YOUR TASK: The result should be every line in the material below containing the string "rolling".

==============================

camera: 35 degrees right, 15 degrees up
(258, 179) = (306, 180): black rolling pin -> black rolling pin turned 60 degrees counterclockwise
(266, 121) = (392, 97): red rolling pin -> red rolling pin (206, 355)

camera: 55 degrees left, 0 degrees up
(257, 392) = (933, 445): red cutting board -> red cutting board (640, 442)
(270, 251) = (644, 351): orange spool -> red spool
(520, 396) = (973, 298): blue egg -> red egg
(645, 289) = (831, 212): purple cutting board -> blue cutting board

==============================

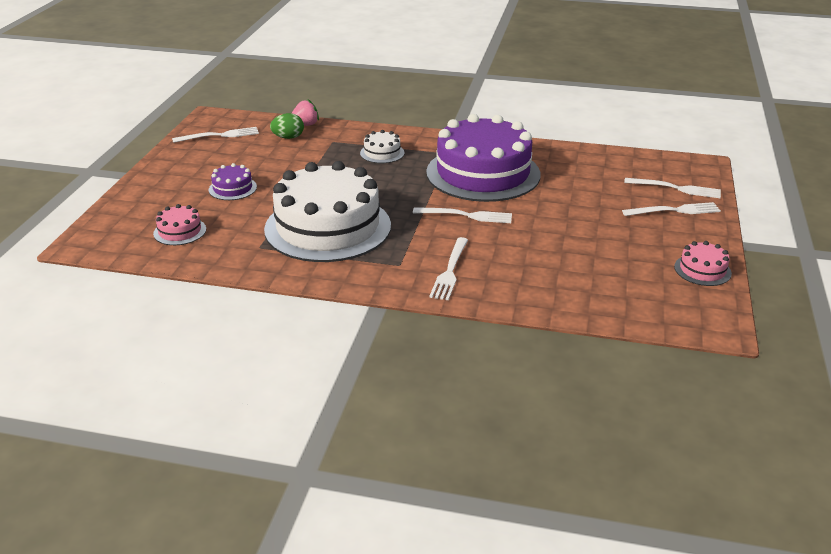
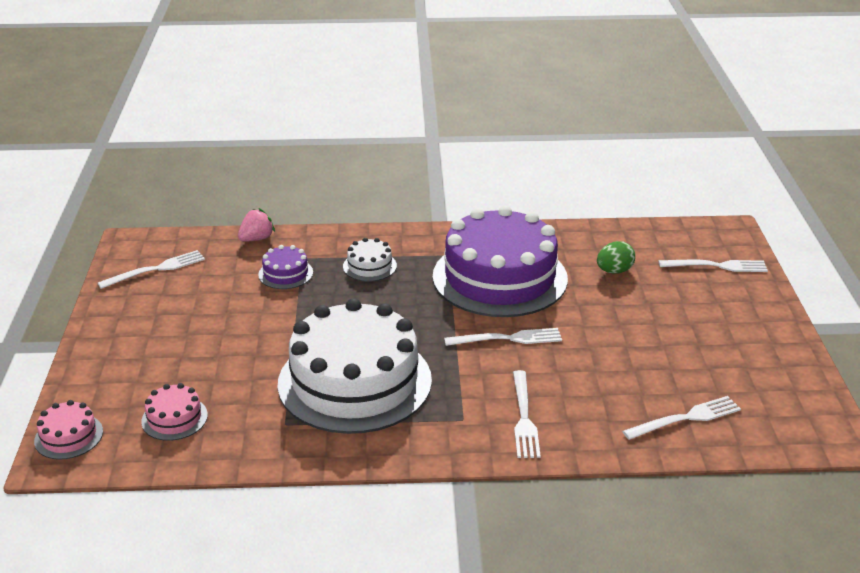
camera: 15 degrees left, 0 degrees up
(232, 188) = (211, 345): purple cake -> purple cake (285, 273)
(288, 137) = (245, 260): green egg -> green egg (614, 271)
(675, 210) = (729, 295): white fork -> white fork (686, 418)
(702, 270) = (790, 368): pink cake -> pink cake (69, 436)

==============================

ANSWER:
(258, 179) = (306, 180): black rolling pin -> black rolling pin turned 60 degrees counterclockwise
(266, 121) = (392, 97): red rolling pin -> red rolling pin (206, 355)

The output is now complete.